Find each line below that contains the string "kern" and copy those lines out. Case counts.

** Begin **

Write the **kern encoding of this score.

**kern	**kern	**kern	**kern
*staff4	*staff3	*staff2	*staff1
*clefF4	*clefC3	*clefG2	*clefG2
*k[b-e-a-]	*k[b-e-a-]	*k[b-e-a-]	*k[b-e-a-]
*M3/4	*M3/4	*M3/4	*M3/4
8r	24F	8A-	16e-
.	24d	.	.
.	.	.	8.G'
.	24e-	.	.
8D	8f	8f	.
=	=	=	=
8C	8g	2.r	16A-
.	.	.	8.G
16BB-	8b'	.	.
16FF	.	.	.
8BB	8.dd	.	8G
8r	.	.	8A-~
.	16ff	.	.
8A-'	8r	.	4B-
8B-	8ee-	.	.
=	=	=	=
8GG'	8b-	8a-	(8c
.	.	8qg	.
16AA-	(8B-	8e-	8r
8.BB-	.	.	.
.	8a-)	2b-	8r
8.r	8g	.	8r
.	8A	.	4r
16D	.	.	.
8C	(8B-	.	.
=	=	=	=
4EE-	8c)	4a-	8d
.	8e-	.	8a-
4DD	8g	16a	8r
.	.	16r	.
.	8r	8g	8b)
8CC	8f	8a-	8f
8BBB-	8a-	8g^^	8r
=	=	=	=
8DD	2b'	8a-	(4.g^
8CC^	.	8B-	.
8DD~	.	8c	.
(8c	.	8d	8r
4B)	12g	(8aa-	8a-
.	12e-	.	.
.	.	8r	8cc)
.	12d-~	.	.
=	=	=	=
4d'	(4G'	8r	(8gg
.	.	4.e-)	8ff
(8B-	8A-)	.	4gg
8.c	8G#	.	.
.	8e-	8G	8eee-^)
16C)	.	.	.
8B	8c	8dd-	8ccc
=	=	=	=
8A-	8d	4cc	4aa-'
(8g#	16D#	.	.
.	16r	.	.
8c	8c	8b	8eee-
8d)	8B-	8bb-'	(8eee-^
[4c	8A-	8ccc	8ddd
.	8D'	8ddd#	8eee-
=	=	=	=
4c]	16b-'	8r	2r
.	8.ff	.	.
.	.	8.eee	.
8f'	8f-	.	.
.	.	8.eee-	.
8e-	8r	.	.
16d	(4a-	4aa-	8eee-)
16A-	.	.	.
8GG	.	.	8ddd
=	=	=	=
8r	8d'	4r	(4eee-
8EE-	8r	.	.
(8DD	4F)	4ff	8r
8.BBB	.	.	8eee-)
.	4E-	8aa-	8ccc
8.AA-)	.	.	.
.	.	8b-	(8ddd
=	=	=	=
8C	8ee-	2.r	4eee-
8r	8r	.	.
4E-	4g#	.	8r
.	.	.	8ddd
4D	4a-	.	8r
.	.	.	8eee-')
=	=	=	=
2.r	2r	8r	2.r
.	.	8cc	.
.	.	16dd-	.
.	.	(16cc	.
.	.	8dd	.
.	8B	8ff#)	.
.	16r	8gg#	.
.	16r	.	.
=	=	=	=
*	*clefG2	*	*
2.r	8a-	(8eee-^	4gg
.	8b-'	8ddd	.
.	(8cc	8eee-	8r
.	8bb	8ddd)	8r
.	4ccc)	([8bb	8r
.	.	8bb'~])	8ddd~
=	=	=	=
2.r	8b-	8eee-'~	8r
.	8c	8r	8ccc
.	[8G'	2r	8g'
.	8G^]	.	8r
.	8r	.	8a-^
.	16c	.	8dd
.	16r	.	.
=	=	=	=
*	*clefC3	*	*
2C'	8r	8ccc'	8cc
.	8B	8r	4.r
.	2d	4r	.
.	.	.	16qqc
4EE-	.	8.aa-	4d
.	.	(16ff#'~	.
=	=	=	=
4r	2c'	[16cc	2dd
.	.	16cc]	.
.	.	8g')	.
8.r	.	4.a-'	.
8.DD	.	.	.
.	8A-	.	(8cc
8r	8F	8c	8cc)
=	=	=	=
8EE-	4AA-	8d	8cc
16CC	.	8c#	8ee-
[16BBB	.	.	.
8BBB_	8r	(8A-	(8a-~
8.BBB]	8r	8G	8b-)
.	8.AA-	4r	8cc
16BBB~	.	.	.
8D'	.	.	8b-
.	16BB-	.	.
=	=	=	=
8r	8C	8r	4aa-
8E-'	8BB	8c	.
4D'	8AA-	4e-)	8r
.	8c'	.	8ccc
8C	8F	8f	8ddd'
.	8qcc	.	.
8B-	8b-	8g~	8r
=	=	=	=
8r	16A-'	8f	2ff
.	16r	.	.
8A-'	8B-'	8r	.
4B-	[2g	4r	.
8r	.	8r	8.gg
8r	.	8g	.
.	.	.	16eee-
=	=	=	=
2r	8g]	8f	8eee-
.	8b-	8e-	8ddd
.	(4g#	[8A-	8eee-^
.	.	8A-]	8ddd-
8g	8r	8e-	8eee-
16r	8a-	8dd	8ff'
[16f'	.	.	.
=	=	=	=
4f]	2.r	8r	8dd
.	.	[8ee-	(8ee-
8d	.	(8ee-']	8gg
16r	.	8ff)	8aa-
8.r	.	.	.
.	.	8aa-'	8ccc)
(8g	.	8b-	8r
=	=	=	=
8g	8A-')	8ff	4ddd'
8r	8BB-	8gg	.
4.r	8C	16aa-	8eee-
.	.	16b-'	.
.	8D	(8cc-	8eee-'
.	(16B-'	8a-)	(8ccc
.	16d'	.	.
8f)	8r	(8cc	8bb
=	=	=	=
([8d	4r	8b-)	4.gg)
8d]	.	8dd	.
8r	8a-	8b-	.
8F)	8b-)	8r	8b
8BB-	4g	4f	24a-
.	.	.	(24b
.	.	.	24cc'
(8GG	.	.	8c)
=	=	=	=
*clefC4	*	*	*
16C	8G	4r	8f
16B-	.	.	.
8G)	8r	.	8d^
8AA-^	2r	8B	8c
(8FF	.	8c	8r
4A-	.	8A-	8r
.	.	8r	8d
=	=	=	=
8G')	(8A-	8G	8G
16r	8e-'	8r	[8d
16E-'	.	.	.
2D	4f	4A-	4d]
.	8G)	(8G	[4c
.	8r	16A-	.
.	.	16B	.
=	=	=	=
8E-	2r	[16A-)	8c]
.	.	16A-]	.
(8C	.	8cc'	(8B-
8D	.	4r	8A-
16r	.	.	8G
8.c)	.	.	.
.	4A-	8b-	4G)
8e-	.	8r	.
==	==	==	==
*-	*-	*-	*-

** End **

• CORRECT ANSWER:
Write the **kern encoding of this score.
**kern	**kern	**kern	**kern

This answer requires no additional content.